Spatial grounding records
··········
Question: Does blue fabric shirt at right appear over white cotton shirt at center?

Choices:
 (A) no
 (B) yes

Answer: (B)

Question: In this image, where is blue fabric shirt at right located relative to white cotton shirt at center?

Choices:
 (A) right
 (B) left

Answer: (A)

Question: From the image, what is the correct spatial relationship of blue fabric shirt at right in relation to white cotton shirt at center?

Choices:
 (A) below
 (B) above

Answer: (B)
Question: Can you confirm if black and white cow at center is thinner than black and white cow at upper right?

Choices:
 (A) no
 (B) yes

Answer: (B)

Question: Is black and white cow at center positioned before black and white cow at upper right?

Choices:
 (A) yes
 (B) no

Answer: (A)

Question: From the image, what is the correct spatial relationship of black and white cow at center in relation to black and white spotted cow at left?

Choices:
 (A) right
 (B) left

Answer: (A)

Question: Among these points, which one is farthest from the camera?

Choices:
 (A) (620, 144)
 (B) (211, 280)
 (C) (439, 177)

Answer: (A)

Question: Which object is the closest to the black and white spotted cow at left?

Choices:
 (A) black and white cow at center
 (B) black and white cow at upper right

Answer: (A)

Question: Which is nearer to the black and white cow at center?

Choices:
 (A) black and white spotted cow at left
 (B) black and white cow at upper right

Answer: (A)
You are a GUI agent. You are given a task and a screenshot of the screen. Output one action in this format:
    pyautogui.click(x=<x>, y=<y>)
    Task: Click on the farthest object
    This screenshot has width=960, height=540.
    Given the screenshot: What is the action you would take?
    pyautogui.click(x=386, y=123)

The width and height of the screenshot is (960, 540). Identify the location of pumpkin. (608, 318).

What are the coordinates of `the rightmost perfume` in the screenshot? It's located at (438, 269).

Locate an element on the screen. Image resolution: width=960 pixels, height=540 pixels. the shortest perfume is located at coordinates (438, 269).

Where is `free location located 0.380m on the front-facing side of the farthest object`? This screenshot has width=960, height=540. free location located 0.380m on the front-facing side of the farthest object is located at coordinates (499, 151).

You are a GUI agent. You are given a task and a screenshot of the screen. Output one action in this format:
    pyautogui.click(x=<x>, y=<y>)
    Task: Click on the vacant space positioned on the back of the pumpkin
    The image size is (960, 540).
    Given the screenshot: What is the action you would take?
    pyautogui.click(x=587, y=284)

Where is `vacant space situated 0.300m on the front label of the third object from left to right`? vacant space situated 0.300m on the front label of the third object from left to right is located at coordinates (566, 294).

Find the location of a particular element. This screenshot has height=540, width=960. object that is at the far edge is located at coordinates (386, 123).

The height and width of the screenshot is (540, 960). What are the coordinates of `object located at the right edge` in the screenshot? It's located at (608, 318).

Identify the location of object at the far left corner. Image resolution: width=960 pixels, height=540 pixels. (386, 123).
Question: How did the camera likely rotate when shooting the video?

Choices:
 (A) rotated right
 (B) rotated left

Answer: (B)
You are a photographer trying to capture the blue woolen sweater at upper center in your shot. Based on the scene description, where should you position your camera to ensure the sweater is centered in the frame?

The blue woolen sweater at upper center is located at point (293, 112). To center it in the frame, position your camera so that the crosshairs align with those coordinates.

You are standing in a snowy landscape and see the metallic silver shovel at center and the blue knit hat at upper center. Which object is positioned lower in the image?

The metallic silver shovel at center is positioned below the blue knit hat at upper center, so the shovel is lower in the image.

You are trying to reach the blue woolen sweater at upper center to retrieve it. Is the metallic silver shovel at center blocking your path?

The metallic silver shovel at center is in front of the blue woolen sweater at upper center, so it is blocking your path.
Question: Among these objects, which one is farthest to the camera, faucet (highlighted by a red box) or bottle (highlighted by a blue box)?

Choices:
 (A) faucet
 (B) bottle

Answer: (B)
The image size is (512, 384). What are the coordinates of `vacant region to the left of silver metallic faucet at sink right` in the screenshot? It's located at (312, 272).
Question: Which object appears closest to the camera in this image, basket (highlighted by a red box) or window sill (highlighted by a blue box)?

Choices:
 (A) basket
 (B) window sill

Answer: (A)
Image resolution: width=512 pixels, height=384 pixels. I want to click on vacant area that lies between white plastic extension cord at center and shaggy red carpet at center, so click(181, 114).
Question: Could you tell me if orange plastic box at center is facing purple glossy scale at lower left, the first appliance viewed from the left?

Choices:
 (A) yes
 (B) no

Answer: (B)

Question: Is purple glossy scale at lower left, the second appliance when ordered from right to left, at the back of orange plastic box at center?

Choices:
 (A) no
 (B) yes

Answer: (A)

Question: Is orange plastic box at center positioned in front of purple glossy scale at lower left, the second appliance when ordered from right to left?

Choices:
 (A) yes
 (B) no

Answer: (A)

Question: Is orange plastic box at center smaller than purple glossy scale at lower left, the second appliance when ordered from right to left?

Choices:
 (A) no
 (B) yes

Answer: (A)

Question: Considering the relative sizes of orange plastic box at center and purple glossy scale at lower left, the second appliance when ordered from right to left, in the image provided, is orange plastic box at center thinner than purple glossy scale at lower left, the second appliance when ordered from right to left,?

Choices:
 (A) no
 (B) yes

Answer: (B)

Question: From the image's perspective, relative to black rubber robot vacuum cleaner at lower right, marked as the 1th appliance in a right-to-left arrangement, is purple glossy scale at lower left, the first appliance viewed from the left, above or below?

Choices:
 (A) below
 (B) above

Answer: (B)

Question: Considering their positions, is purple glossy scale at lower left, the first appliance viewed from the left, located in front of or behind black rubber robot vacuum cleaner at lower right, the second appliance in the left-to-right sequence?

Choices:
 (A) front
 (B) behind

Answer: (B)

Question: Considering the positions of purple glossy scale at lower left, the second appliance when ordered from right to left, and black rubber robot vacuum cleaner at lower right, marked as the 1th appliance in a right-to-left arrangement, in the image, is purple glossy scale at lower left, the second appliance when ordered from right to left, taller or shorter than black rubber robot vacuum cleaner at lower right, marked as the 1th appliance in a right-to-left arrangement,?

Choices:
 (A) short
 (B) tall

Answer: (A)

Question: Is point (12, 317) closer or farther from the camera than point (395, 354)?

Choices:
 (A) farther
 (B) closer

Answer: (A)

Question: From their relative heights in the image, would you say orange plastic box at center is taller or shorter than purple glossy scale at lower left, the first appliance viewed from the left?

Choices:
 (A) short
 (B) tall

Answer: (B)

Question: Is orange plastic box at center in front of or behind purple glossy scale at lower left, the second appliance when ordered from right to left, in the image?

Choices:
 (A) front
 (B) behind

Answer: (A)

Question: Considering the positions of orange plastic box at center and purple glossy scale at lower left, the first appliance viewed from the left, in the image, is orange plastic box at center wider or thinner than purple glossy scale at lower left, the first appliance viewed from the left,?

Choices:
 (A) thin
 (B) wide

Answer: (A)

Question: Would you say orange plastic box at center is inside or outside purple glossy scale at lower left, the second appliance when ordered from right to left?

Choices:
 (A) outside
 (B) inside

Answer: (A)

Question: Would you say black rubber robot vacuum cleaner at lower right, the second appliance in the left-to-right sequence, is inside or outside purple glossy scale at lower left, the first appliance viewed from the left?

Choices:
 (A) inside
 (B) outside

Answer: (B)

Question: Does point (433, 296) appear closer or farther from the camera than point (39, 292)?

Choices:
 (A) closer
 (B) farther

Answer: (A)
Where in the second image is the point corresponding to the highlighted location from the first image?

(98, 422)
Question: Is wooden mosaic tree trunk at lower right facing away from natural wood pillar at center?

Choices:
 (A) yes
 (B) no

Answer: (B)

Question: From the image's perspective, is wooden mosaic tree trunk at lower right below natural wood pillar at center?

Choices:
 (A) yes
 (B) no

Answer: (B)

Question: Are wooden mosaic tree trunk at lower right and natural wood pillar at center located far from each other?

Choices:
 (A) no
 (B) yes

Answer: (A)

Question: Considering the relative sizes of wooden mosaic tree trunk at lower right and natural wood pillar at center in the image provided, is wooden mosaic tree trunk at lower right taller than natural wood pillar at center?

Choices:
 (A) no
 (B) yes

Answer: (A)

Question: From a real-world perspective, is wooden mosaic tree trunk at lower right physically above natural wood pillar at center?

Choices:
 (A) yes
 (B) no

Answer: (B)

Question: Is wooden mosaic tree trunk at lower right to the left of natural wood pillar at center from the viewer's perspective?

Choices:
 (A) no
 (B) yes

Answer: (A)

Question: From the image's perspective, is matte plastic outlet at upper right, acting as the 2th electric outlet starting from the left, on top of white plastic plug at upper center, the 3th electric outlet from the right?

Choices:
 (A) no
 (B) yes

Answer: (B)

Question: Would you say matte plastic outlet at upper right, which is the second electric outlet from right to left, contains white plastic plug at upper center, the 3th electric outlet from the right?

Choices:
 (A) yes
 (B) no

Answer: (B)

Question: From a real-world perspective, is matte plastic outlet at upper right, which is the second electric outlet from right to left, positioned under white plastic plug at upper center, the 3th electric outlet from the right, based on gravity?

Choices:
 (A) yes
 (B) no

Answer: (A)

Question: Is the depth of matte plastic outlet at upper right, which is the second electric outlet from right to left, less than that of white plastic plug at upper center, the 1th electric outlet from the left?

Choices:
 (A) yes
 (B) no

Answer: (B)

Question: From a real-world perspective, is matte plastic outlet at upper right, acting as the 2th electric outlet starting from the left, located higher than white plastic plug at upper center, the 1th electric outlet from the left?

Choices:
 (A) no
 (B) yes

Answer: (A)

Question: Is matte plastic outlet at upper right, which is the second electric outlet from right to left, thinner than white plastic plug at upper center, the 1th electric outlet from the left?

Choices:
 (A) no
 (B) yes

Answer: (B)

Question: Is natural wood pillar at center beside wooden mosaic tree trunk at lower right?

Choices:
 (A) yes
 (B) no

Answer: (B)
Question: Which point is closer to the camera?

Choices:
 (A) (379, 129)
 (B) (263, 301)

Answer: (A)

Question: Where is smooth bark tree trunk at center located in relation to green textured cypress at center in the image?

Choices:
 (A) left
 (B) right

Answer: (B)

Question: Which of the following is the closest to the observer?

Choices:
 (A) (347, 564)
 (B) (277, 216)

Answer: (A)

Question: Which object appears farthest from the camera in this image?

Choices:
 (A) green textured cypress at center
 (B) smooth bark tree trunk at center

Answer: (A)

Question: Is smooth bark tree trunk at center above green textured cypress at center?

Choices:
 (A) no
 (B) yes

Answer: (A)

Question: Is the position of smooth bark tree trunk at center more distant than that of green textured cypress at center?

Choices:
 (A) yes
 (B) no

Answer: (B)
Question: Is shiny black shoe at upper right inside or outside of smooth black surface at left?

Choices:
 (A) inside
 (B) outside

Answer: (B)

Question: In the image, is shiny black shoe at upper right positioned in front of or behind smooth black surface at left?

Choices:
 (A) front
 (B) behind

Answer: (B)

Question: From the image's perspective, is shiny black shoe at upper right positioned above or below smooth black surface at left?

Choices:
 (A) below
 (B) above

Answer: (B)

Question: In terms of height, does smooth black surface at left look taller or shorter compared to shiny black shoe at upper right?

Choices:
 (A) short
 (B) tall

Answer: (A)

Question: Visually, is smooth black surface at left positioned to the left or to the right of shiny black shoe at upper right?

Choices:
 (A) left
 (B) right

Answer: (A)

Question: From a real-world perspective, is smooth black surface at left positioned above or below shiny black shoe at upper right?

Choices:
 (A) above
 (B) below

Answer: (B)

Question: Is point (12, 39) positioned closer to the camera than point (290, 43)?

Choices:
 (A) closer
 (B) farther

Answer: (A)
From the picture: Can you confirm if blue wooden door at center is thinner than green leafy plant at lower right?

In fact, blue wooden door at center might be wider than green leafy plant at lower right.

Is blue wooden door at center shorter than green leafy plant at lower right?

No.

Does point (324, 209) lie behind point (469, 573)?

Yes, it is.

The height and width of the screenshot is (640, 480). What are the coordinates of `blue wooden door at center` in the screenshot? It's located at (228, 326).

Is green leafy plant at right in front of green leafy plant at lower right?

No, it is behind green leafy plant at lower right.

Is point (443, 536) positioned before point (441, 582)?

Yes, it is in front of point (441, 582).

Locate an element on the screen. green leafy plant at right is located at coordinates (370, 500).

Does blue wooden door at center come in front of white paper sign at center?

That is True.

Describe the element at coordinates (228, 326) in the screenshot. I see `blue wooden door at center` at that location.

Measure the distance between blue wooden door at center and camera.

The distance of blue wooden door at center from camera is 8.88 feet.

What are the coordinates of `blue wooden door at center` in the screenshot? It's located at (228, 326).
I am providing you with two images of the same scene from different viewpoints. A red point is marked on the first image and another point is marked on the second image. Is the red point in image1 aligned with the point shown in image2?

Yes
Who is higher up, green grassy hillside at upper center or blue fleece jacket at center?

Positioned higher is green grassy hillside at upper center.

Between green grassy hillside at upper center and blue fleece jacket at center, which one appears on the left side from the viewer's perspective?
··········
• What to produce:
Rewrite as a numbered list every line from the one with "Yes, it is in front of point (441, 582)." through the end of the records, leaving out blank lines.

• Exercise output:
1. Yes, it is in front of point (441, 582).
2. Locate an element on the screen. green leafy plant at right is located at coordinates (370, 500).
3. Does blue wooden door at center come in front of white paper sign at center?
4. That is True.
5. Describe the element at coordinates (228, 326) in the screenshot. I see `blue wooden door at center` at that location.
6. Measure the distance between blue wooden door at center and camera.
7. The distance of blue wooden door at center from camera is 8.88 feet.
8. What are the coordinates of `blue wooden door at center` in the screenshot? It's located at (228, 326).
9. I am providing you with two images of the same scene from different viewpoints. A red point is marked on the first image and another point is marked on the second image. Is the red point in image1 aligned with the point shown in image2?
10. Yes
11. Who is higher up, green grassy hillside at upper center or blue fleece jacket at center?
12. Positioned higher is green grassy hillside at upper center.
13. Between green grassy hillside at upper center and blue fleece jacket at center, which one appears on the left side from the viewer's perspective?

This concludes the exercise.